**WHAT YOU SHOULD DO**
Work through the records that follow and return each line containing the word "yellow".

(DATA TO PROCESS Opens)

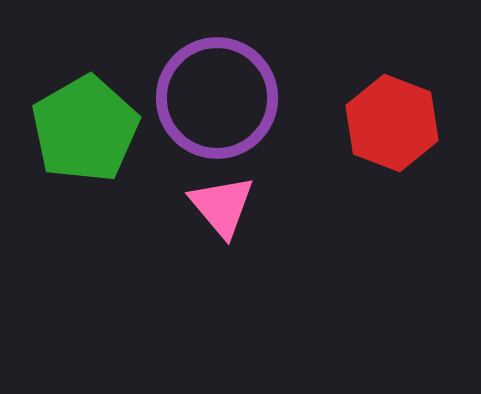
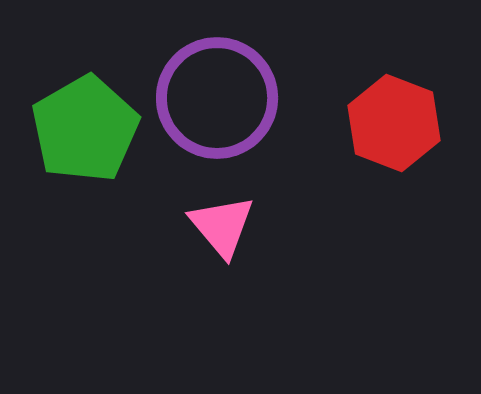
red hexagon: moved 2 px right
pink triangle: moved 20 px down
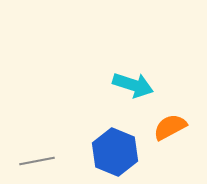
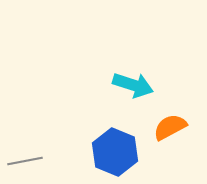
gray line: moved 12 px left
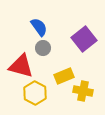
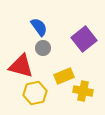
yellow hexagon: rotated 20 degrees clockwise
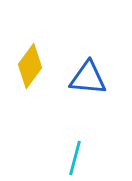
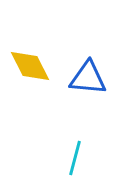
yellow diamond: rotated 63 degrees counterclockwise
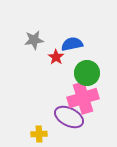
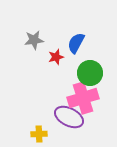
blue semicircle: moved 4 px right, 1 px up; rotated 50 degrees counterclockwise
red star: rotated 21 degrees clockwise
green circle: moved 3 px right
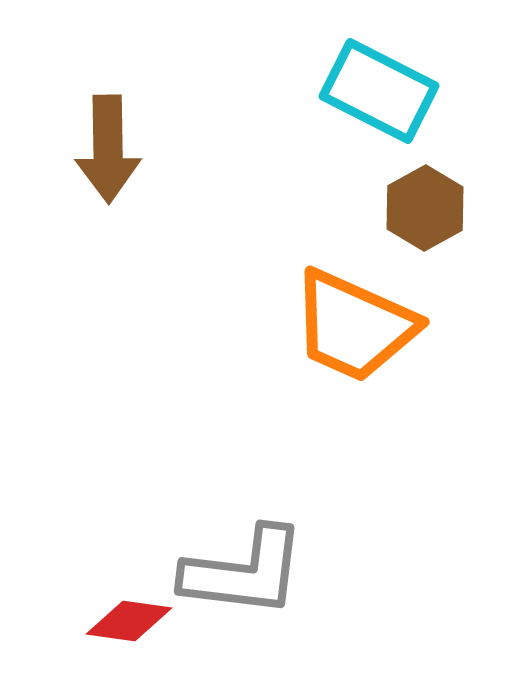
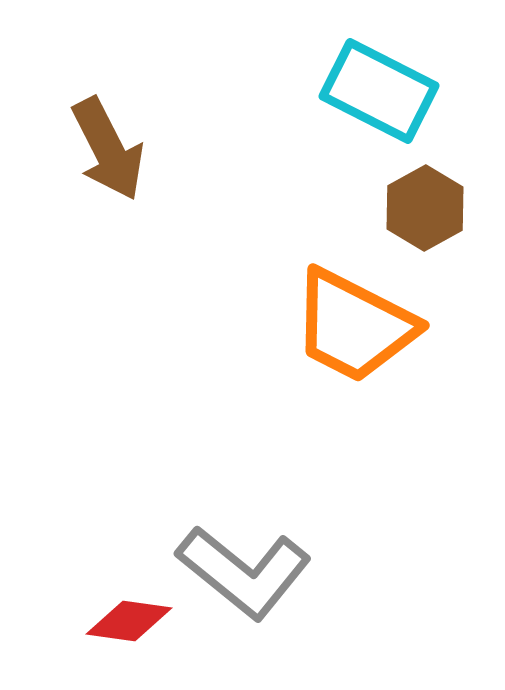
brown arrow: rotated 26 degrees counterclockwise
orange trapezoid: rotated 3 degrees clockwise
gray L-shape: rotated 32 degrees clockwise
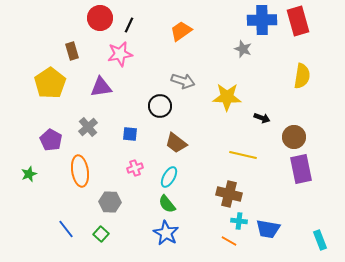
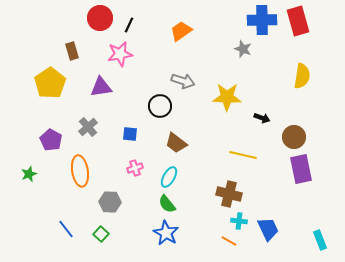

(DATA TO PROCESS Closes)

**THE COMPLETED TASK**
yellow hexagon: rotated 20 degrees clockwise
yellow diamond: rotated 63 degrees counterclockwise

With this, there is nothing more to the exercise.